[Coordinate-based object records]
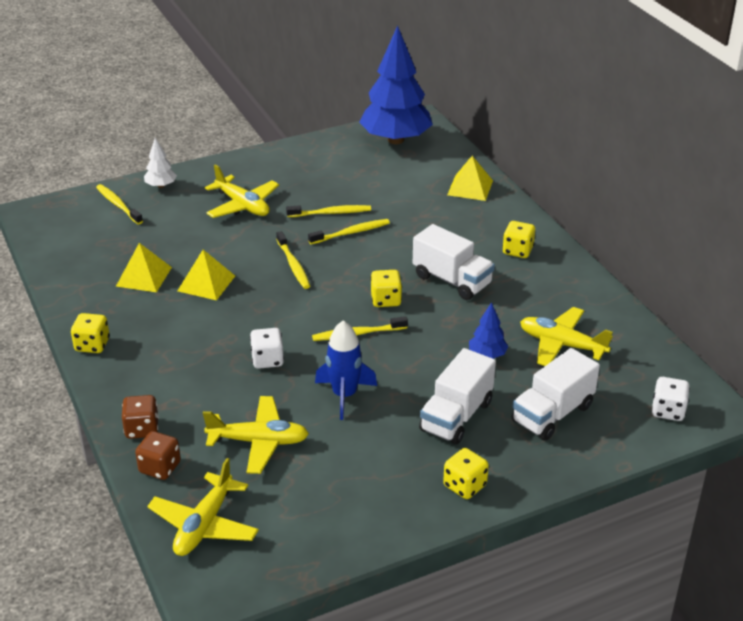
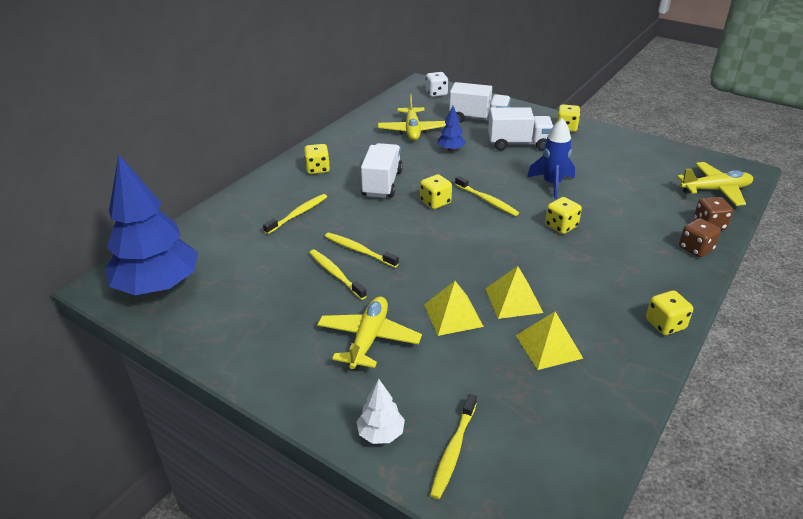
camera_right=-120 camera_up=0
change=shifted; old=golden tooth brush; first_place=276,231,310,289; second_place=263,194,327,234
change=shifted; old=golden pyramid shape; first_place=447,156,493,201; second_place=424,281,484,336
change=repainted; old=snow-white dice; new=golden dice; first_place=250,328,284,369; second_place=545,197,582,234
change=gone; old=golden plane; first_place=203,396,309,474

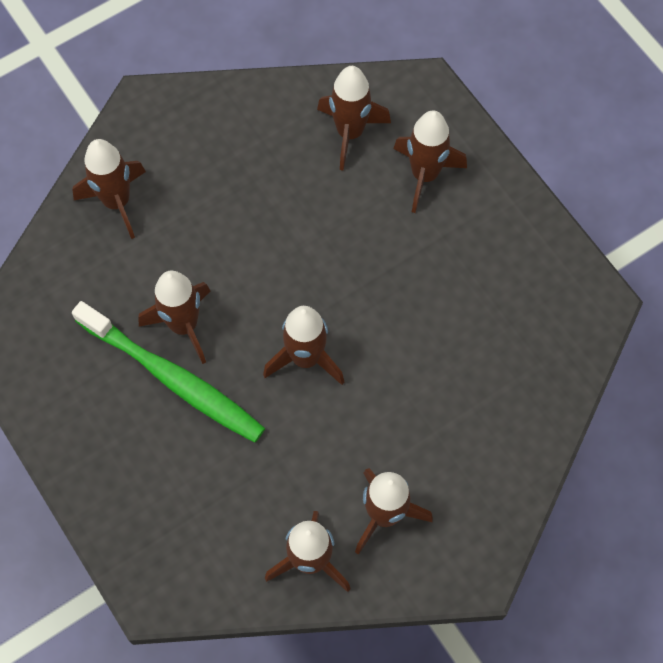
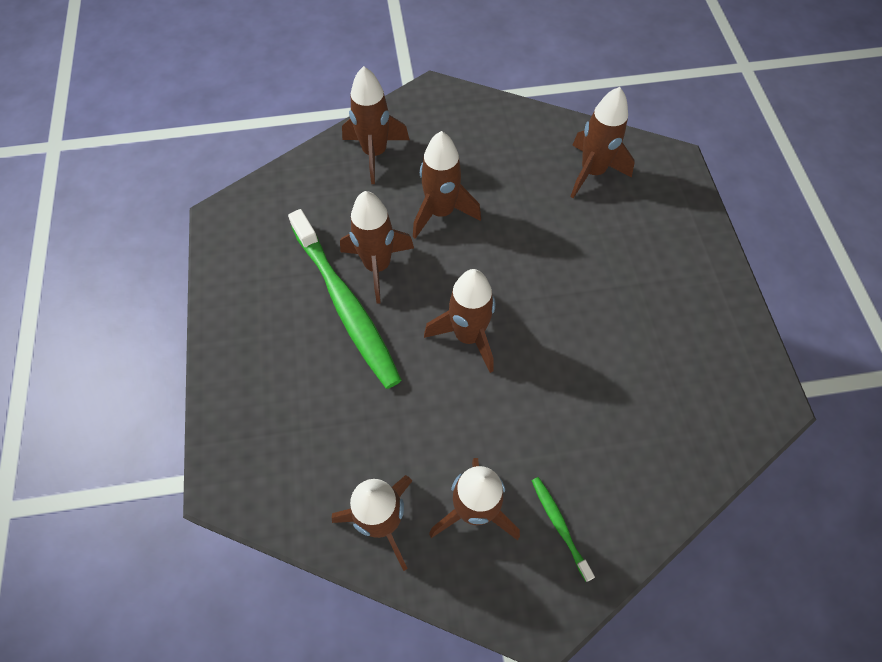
camera_right=25 camera_up=-5
change=shifted; old=dark brown spaceship; first_place=393,110,467,213; second_place=413,131,481,239
change=new; new=green tooth brush; second_place=531,477,595,581

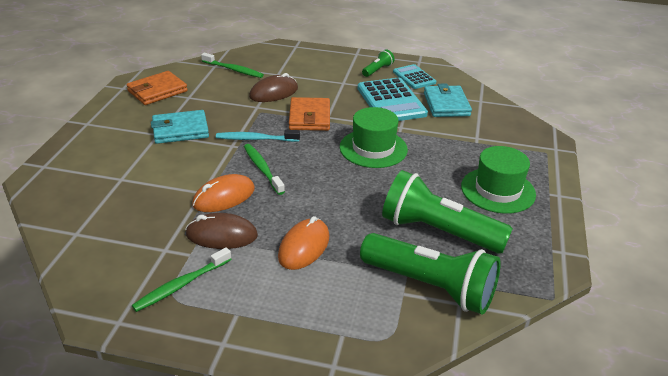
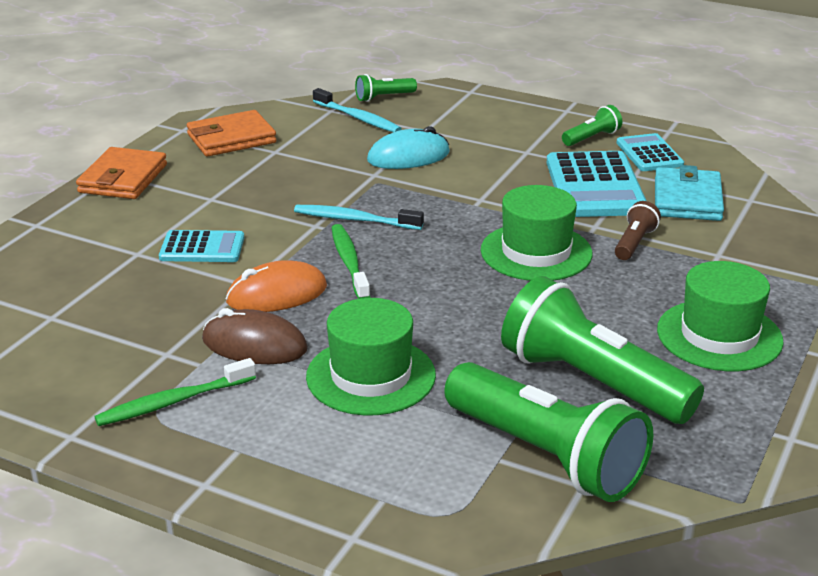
camera_right=15 camera_up=-5
change=shifted; old=orange card wallet; first_place=289,97,330,131; second_place=76,147,167,199
change=new; new=aqua adding machine; second_place=159,230,244,262
change=swapped; old=orange computer mouse; new=green top hat; first_place=278,216,329,270; second_place=306,298,436,416
change=repainted; old=green tooth brush; new=aqua tooth brush; first_place=201,53,264,78; second_place=313,88,402,132
change=new; new=green flashlight; second_place=355,74,417,102
change=repainted; old=dark brown computer mouse; new=aqua computer mouse; first_place=249,73,298,102; second_place=367,126,450,169
change=new; new=dark brown flashlight; second_place=615,201,661,260
change=gone; old=aqua card wallet; first_place=151,110,209,144

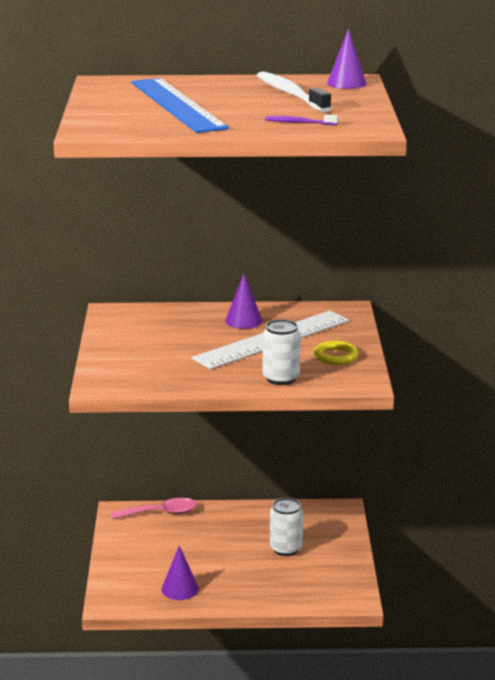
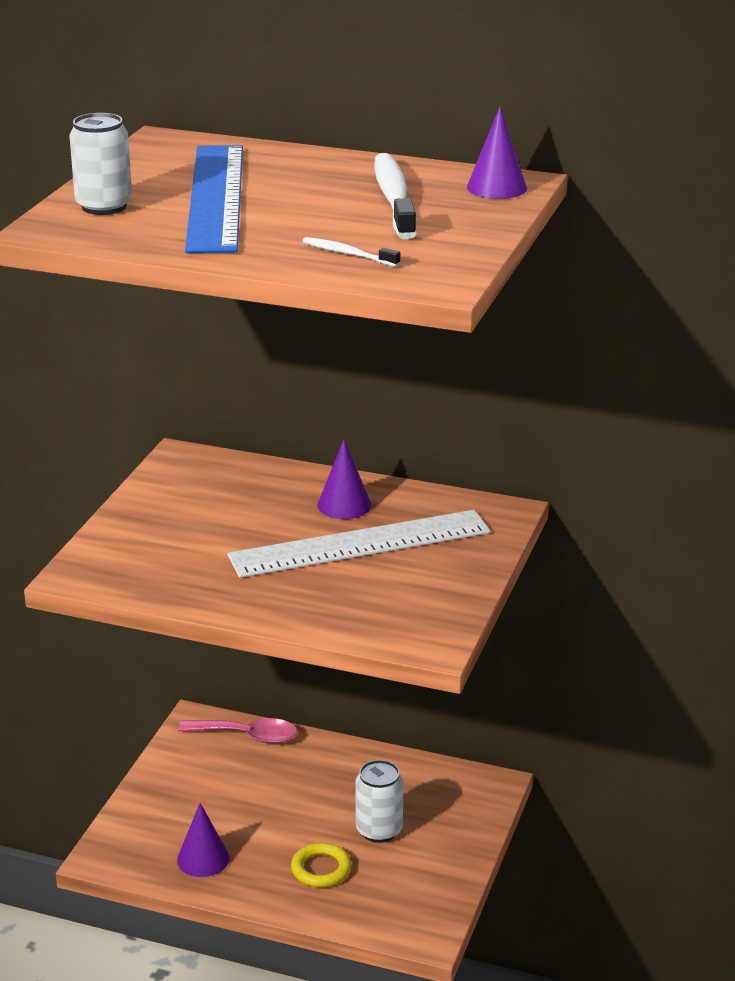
camera_right=20 camera_up=5
change=shifted; old=snow-white can; first_place=263,319,301,385; second_place=69,113,132,215
change=shifted; old=golden ring; first_place=314,341,358,365; second_place=291,843,351,887
change=repainted; old=purple tooth brush; new=snow-white tooth brush; first_place=265,114,338,125; second_place=302,237,400,267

> _Work required_:
Write out the records above exactly as they appear, leaving out any pictures.

> _Output_:
camera_right=-120 camera_up=0
change=shifted; old=golden tooth brush; first_place=276,231,310,289; second_place=263,194,327,234
change=shifted; old=golden pyramid shape; first_place=447,156,493,201; second_place=424,281,484,336
change=repainted; old=snow-white dice; new=golden dice; first_place=250,328,284,369; second_place=545,197,582,234
change=gone; old=golden plane; first_place=203,396,309,474

camera_right=25 camera_up=-5
change=shifted; old=dark brown spaceship; first_place=393,110,467,213; second_place=413,131,481,239
change=new; new=green tooth brush; second_place=531,477,595,581

camera_right=15 camera_up=-5
change=shifted; old=orange card wallet; first_place=289,97,330,131; second_place=76,147,167,199
change=new; new=aqua adding machine; second_place=159,230,244,262
change=swapped; old=orange computer mouse; new=green top hat; first_place=278,216,329,270; second_place=306,298,436,416
change=repainted; old=green tooth brush; new=aqua tooth brush; first_place=201,53,264,78; second_place=313,88,402,132
change=new; new=green flashlight; second_place=355,74,417,102
change=repainted; old=dark brown computer mouse; new=aqua computer mouse; first_place=249,73,298,102; second_place=367,126,450,169
change=new; new=dark brown flashlight; second_place=615,201,661,260
change=gone; old=aqua card wallet; first_place=151,110,209,144

camera_right=20 camera_up=5
change=shifted; old=snow-white can; first_place=263,319,301,385; second_place=69,113,132,215
change=shifted; old=golden ring; first_place=314,341,358,365; second_place=291,843,351,887
change=repainted; old=purple tooth brush; new=snow-white tooth brush; first_place=265,114,338,125; second_place=302,237,400,267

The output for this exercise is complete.